-------- INPUT DATA

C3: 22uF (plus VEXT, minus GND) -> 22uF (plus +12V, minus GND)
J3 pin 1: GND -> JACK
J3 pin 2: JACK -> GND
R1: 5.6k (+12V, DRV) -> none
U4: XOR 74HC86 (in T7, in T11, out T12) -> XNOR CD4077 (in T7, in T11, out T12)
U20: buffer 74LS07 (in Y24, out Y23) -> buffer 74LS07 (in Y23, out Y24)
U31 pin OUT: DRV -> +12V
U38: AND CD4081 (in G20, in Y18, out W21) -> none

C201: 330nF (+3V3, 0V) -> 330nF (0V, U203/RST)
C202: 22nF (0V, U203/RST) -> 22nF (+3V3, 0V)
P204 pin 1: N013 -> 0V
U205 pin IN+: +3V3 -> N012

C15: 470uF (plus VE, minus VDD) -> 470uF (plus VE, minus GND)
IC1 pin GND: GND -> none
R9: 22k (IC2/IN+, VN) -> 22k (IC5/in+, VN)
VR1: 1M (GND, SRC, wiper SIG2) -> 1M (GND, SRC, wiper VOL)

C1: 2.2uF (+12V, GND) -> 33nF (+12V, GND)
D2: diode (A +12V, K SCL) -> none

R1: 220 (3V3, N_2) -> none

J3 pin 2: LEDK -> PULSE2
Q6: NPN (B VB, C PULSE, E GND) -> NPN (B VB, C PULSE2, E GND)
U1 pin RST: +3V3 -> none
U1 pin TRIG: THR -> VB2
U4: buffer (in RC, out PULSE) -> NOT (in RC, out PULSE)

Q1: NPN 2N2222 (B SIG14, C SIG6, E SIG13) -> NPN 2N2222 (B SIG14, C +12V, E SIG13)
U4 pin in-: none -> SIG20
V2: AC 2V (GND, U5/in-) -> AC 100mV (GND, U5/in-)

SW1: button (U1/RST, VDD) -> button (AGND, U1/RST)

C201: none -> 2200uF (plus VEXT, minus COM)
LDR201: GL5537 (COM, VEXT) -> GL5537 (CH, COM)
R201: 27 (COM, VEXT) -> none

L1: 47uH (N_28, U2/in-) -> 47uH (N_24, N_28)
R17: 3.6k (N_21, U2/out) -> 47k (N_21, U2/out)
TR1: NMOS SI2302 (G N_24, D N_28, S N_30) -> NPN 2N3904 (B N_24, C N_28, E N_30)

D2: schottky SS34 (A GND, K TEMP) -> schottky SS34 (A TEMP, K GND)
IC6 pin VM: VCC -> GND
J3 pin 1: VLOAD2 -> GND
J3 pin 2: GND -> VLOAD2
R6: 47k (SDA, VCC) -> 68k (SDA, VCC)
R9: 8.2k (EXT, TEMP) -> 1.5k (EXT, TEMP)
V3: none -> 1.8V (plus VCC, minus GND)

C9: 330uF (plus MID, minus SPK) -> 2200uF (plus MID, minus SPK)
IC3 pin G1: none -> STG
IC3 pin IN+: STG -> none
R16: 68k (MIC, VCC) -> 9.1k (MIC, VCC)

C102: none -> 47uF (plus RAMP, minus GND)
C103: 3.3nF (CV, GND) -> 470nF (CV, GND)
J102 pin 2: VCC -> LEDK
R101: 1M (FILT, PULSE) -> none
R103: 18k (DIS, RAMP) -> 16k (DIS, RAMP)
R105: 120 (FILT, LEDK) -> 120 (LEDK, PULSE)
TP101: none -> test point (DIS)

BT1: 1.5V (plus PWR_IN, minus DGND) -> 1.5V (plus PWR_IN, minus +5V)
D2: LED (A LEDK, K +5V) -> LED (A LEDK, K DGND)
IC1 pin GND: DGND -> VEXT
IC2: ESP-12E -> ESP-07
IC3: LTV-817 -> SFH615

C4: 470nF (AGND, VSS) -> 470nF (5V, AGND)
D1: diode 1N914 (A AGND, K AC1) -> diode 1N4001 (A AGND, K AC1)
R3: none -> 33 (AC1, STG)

----------------

EXERCISE DETAILS
Each line above that contains the word "AGND" should be returned.

EXERCISE RESPONSE
SW1: button (U1/RST, VDD) -> button (AGND, U1/RST)
C4: 470nF (AGND, VSS) -> 470nF (5V, AGND)
D1: diode 1N914 (A AGND, K AC1) -> diode 1N4001 (A AGND, K AC1)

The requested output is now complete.